Write out every line below that includes the word "purple".

(Object correspondence data)
------------------------------
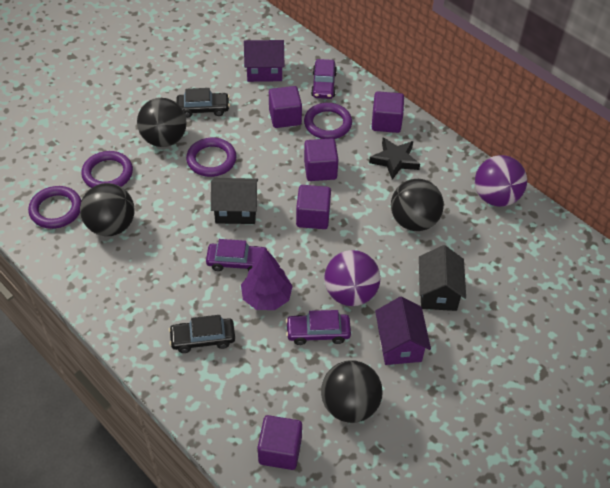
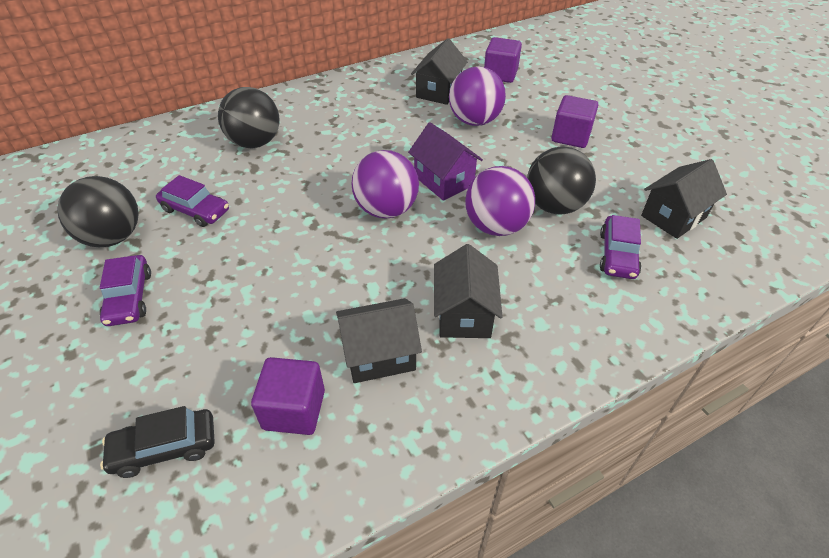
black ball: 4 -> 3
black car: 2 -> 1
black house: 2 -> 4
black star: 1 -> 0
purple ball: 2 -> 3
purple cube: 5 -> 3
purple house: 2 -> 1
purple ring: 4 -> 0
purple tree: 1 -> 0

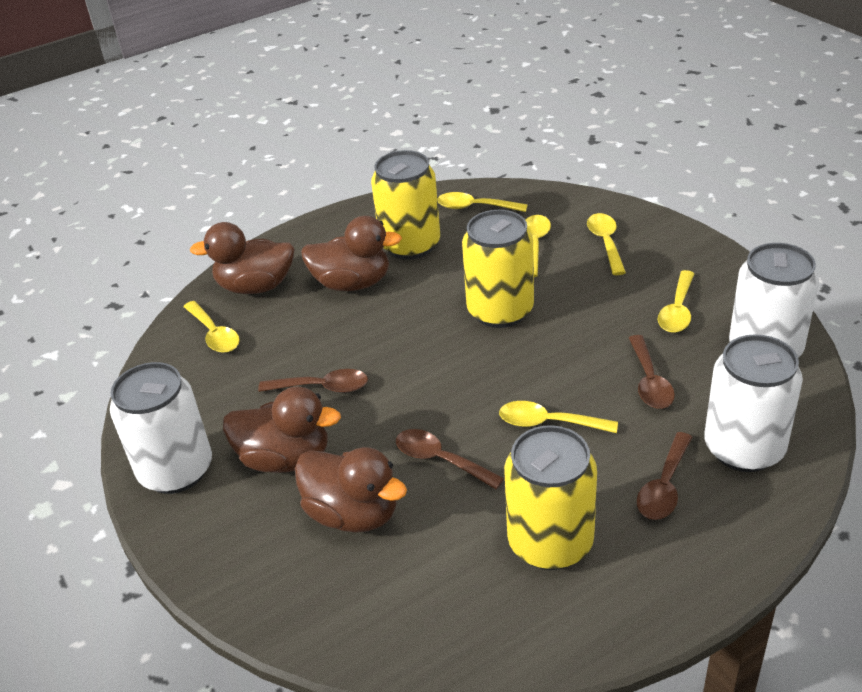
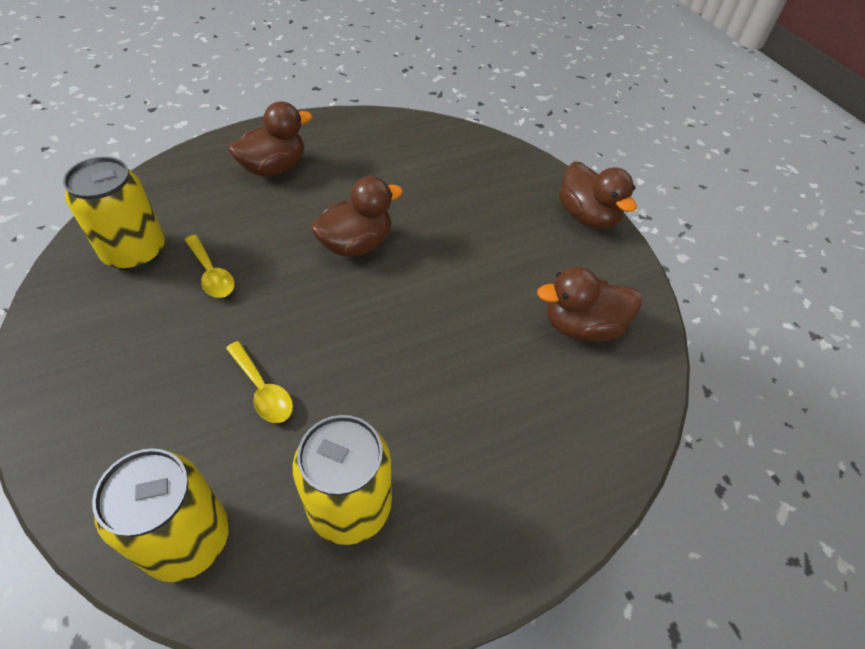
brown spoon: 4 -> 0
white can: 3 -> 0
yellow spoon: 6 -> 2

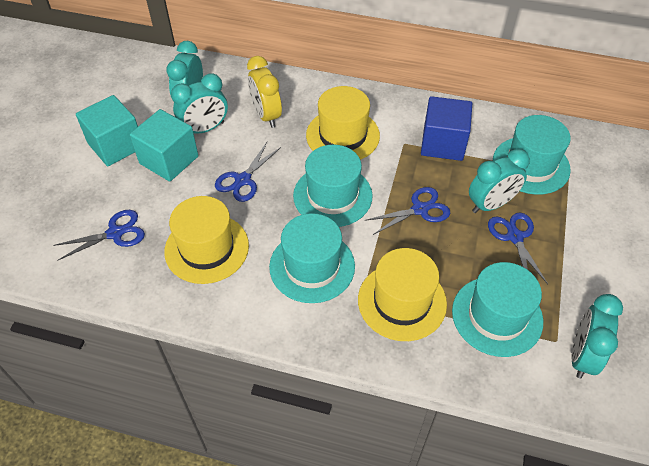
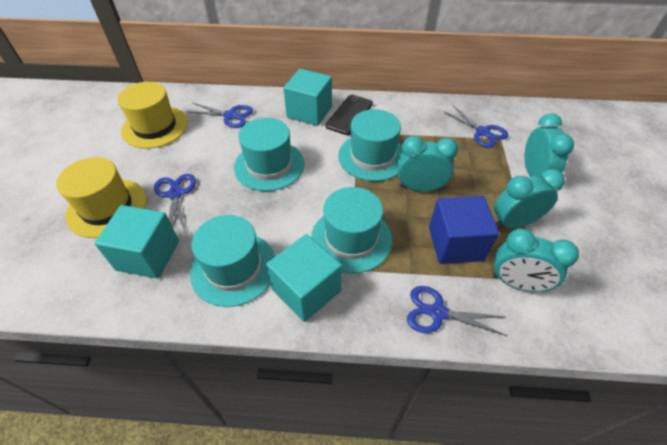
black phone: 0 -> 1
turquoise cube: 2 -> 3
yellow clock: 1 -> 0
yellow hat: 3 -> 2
------------------------------
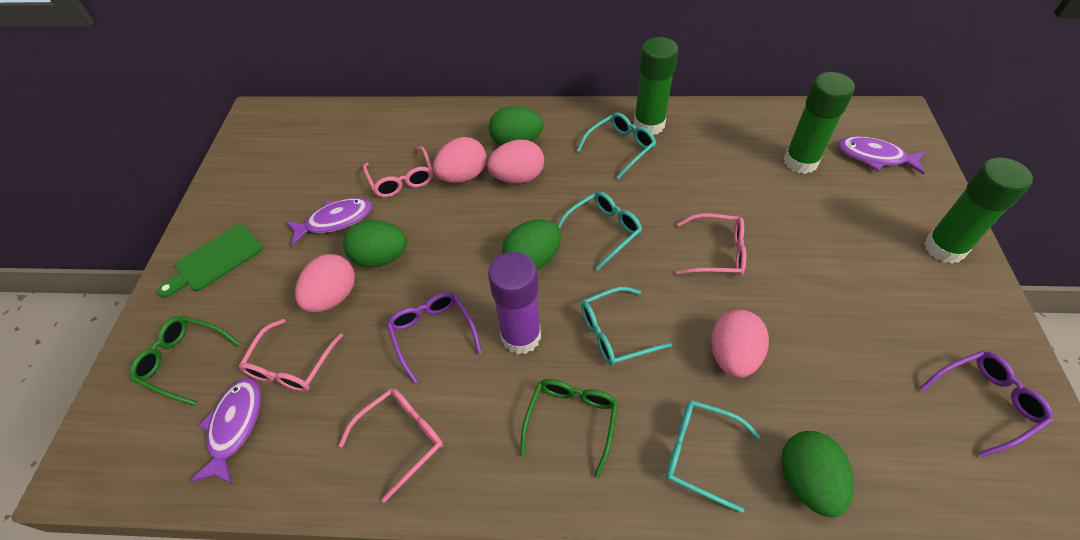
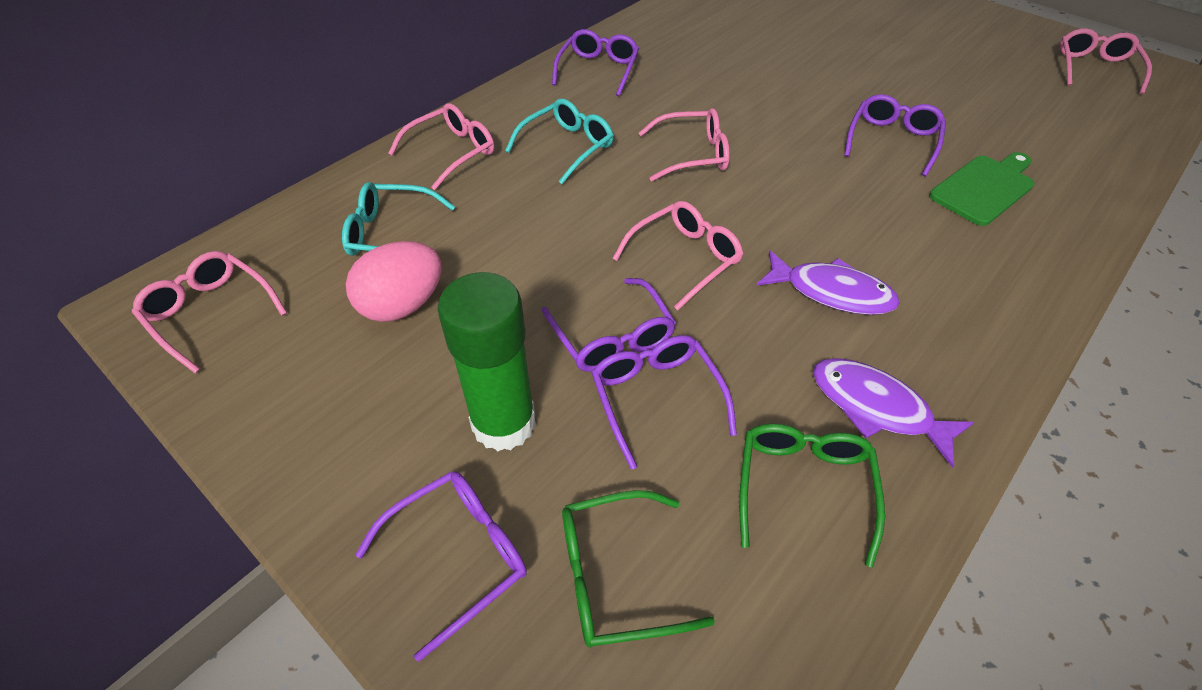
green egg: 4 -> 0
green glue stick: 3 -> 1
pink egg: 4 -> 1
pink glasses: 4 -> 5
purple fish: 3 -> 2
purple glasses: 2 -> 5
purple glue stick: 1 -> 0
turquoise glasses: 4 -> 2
------------------------------
— Answer box —
purple ball: 2 -> 3
purple cube: 5 -> 3
purple house: 2 -> 1
purple ring: 4 -> 0
purple tree: 1 -> 0
purple fish: 3 -> 2
purple glasses: 2 -> 5
purple glue stick: 1 -> 0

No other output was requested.